● **Spatial reasoning data**:

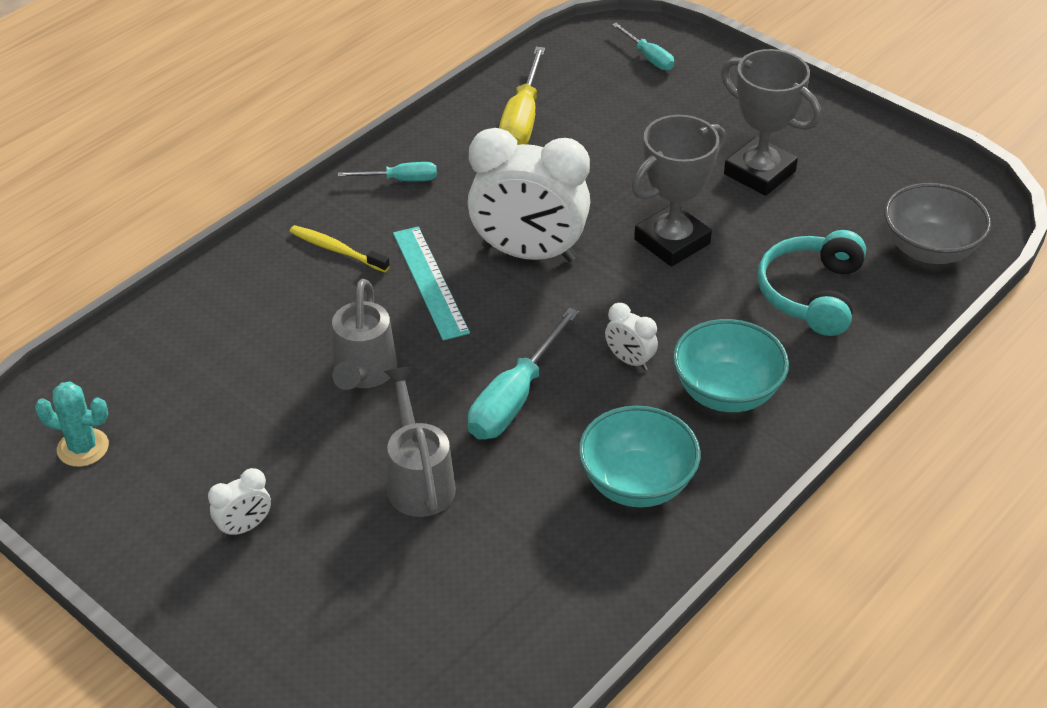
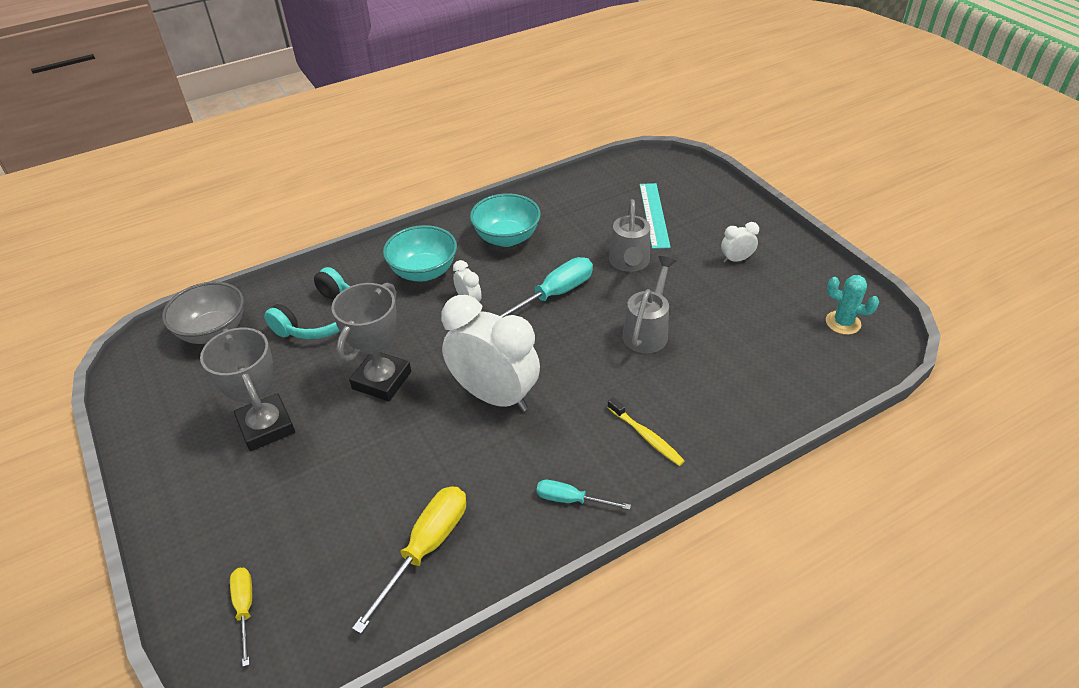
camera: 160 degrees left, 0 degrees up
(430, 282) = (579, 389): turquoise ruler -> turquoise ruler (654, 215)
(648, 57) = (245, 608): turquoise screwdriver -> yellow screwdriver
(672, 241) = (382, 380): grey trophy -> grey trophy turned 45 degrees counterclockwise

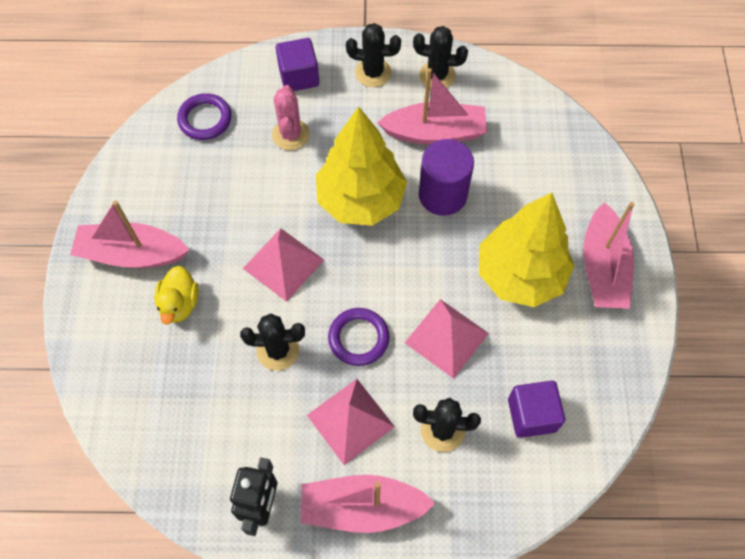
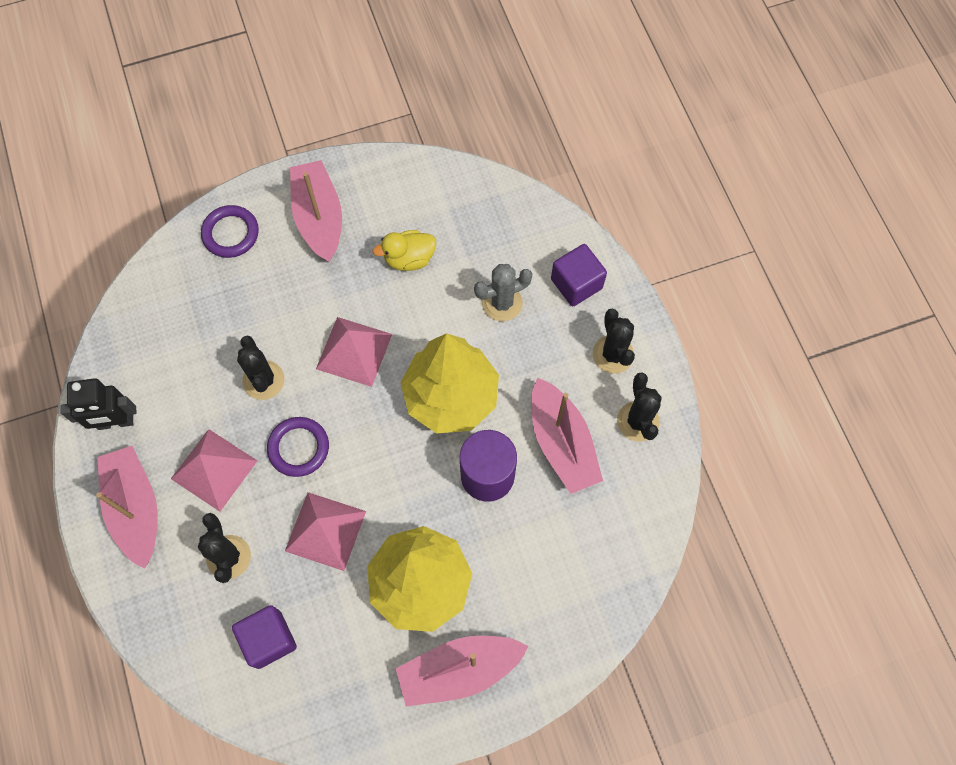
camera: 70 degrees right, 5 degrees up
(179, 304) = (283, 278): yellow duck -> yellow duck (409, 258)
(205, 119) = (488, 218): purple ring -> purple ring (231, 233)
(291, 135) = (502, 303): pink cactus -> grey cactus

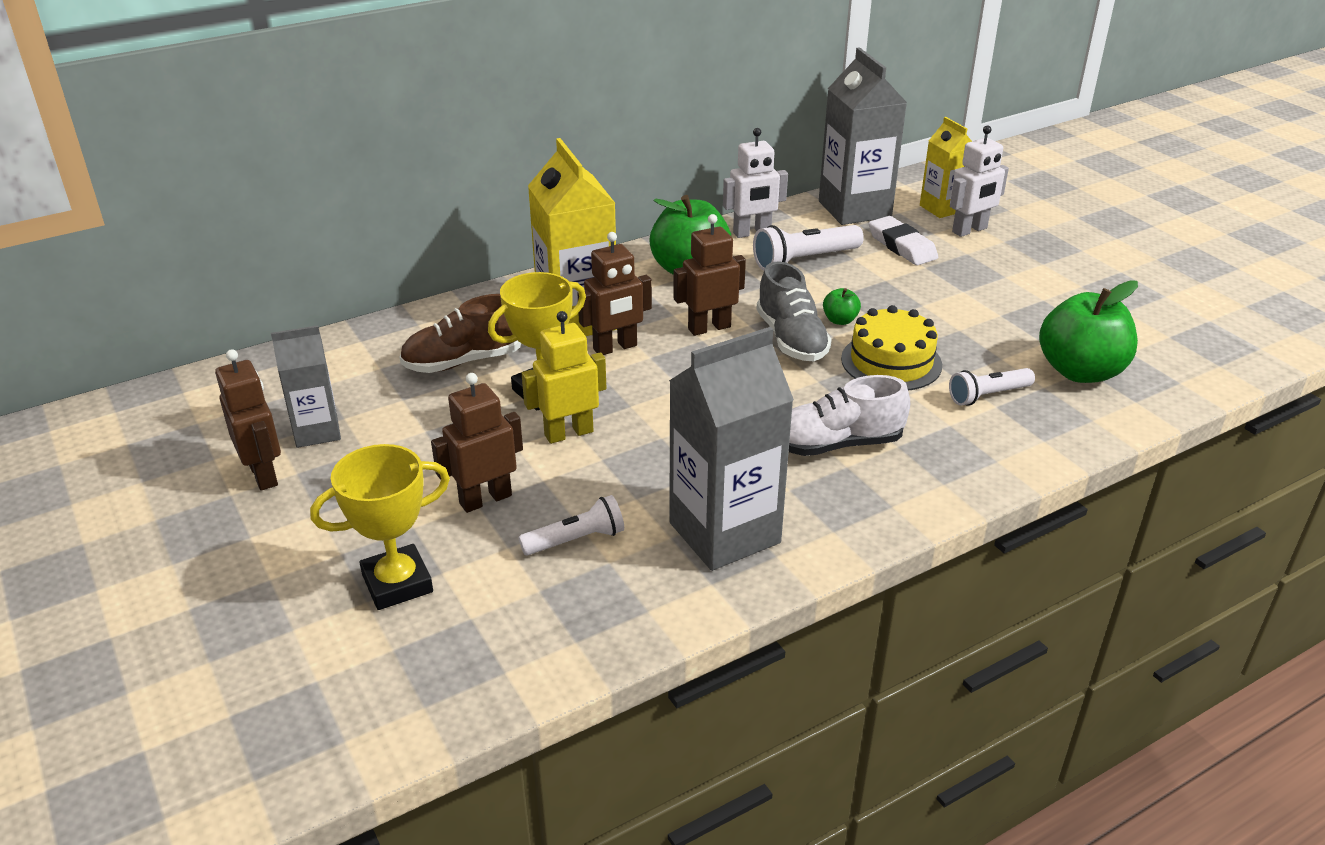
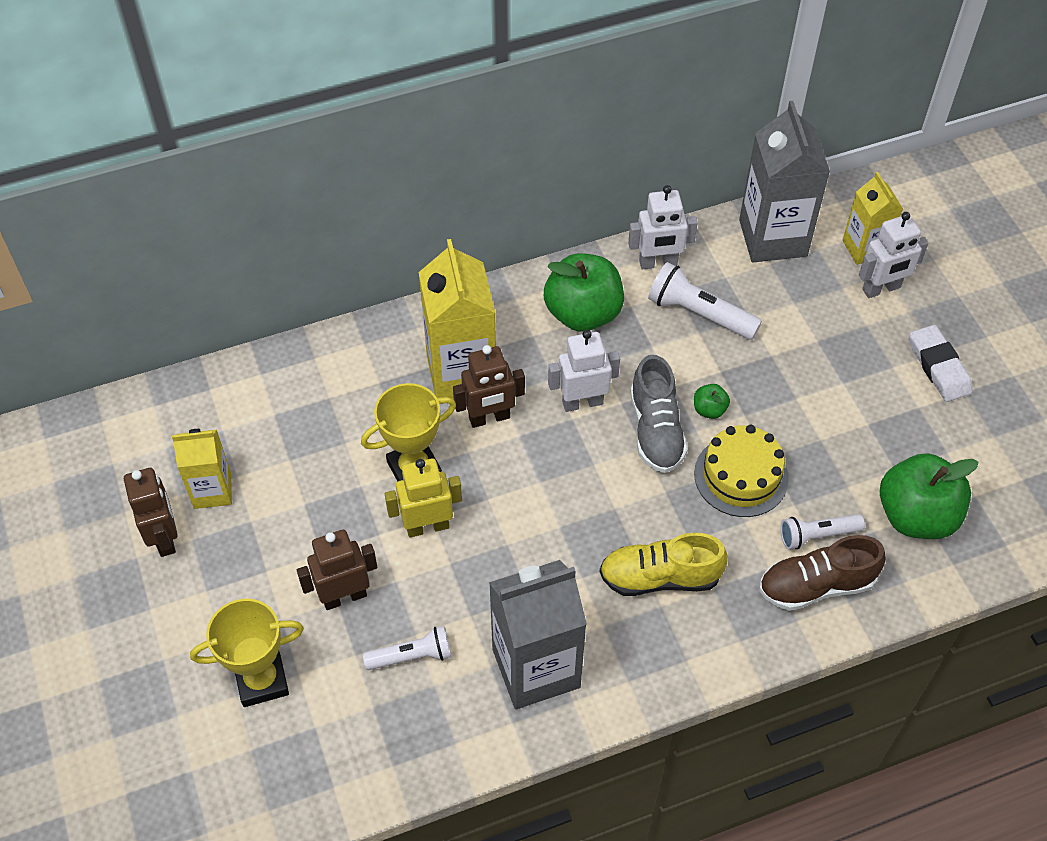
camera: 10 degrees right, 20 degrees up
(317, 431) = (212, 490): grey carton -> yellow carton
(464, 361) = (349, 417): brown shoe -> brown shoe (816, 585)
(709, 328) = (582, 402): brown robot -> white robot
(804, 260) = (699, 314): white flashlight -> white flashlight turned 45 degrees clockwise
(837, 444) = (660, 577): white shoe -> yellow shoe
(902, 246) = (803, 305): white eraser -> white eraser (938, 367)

● **Problem to work on**: Transcribe every line from the records above without alteration, and leave out the images.

● **Output for this task**:
camera: 160 degrees left, 0 degrees up
(430, 282) = (579, 389): turquoise ruler -> turquoise ruler (654, 215)
(648, 57) = (245, 608): turquoise screwdriver -> yellow screwdriver
(672, 241) = (382, 380): grey trophy -> grey trophy turned 45 degrees counterclockwise

camera: 70 degrees right, 5 degrees up
(179, 304) = (283, 278): yellow duck -> yellow duck (409, 258)
(205, 119) = (488, 218): purple ring -> purple ring (231, 233)
(291, 135) = (502, 303): pink cactus -> grey cactus

camera: 10 degrees right, 20 degrees up
(317, 431) = (212, 490): grey carton -> yellow carton
(464, 361) = (349, 417): brown shoe -> brown shoe (816, 585)
(709, 328) = (582, 402): brown robot -> white robot
(804, 260) = (699, 314): white flashlight -> white flashlight turned 45 degrees clockwise
(837, 444) = (660, 577): white shoe -> yellow shoe
(902, 246) = (803, 305): white eraser -> white eraser (938, 367)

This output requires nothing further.